> [WORK REQUEST]:
Output what the records say, word for word, with no images.

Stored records
[Start of Attachment]

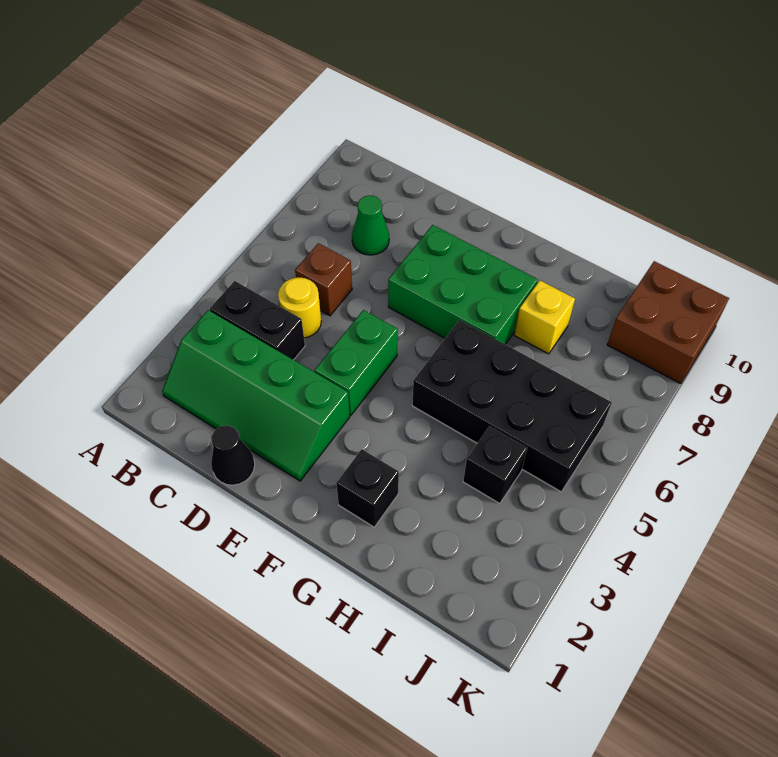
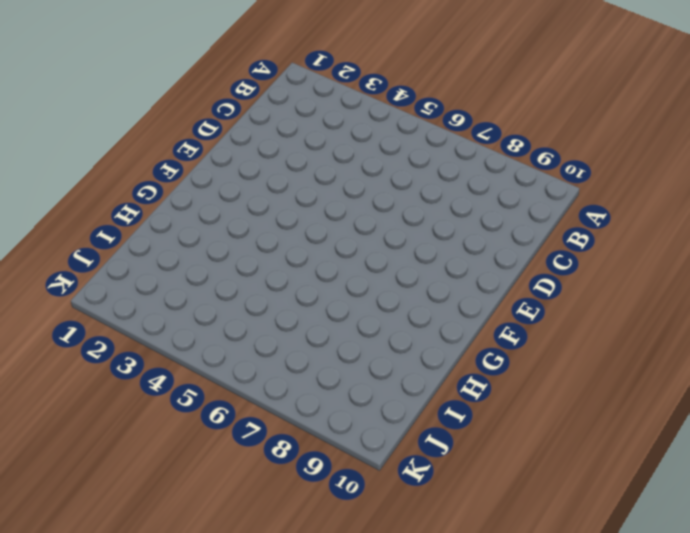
none -> green 2x4 slope [162,310,350,481]
none -> black 1x2 brick [210,281,305,360]
none -> yellow 1x1 round brick [278,277,321,338]

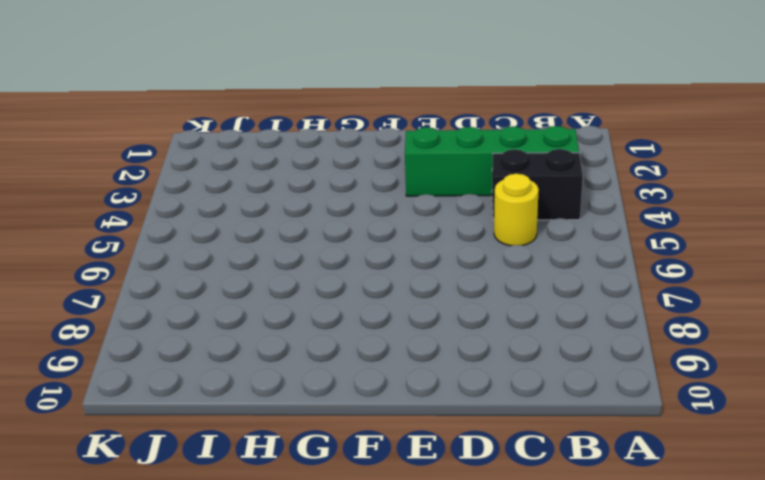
none -> brown 1x1 brick [295,243,352,316]
none -> green 1x1 cone [352,195,389,255]
none -> black 1x1 cone [211,425,255,485]

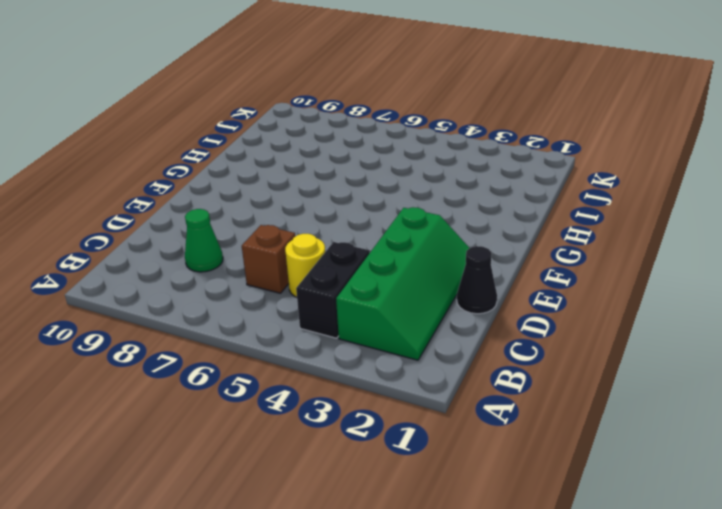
none -> green 1x2 brick [315,310,398,415]
none -> green 2x3 brick [388,225,538,344]
none -> black 1x1 brick [336,449,399,527]

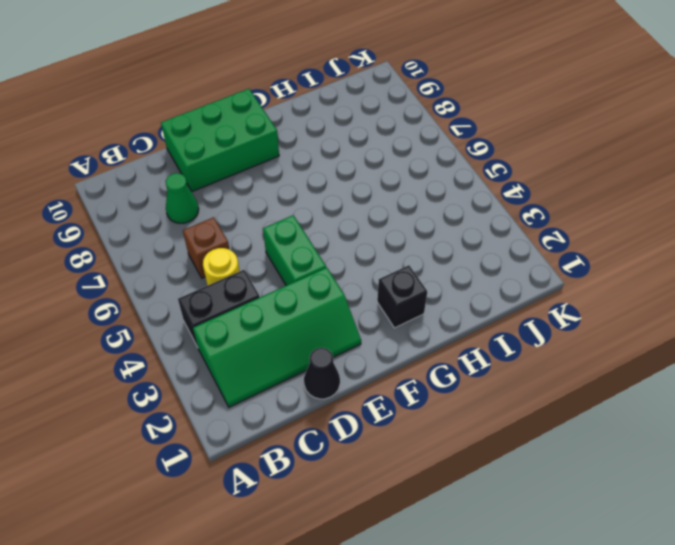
green 2x3 brick [161,89,279,192] -> green 2x3 brick moved to [388,225,538,344]
none -> black 2x4 brick [412,320,612,492]
none -> yellow 1x1 brick [514,281,575,354]
none -> black 1x1 brick [463,426,527,504]

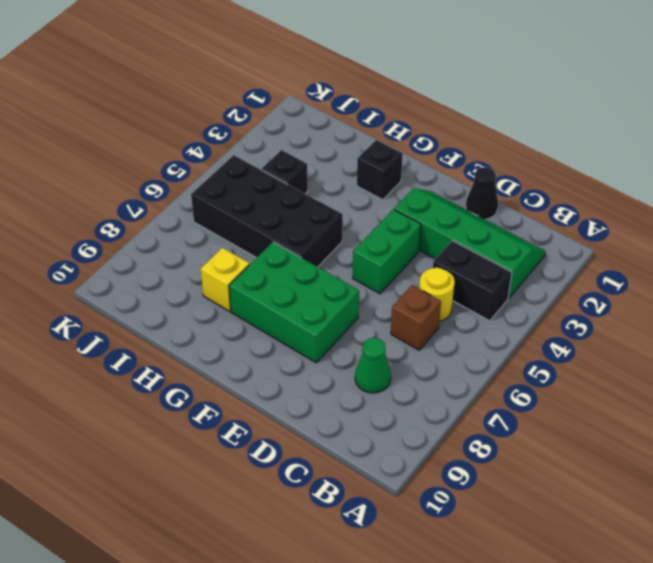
none -> brown 2x2 brick [607,261,729,384]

[End of Attachment]

> [REPLY TO THE TASK]:
none -> green 2x4 slope [162,310,350,481]
none -> black 1x2 brick [210,281,305,360]
none -> yellow 1x1 round brick [278,277,321,338]

none -> brown 1x1 brick [295,243,352,316]
none -> green 1x1 cone [352,195,389,255]
none -> black 1x1 cone [211,425,255,485]

none -> green 1x2 brick [315,310,398,415]
none -> green 2x3 brick [388,225,538,344]
none -> black 1x1 brick [336,449,399,527]

green 2x3 brick [161,89,279,192] -> green 2x3 brick moved to [388,225,538,344]
none -> black 2x4 brick [412,320,612,492]
none -> yellow 1x1 brick [514,281,575,354]
none -> black 1x1 brick [463,426,527,504]

none -> brown 2x2 brick [607,261,729,384]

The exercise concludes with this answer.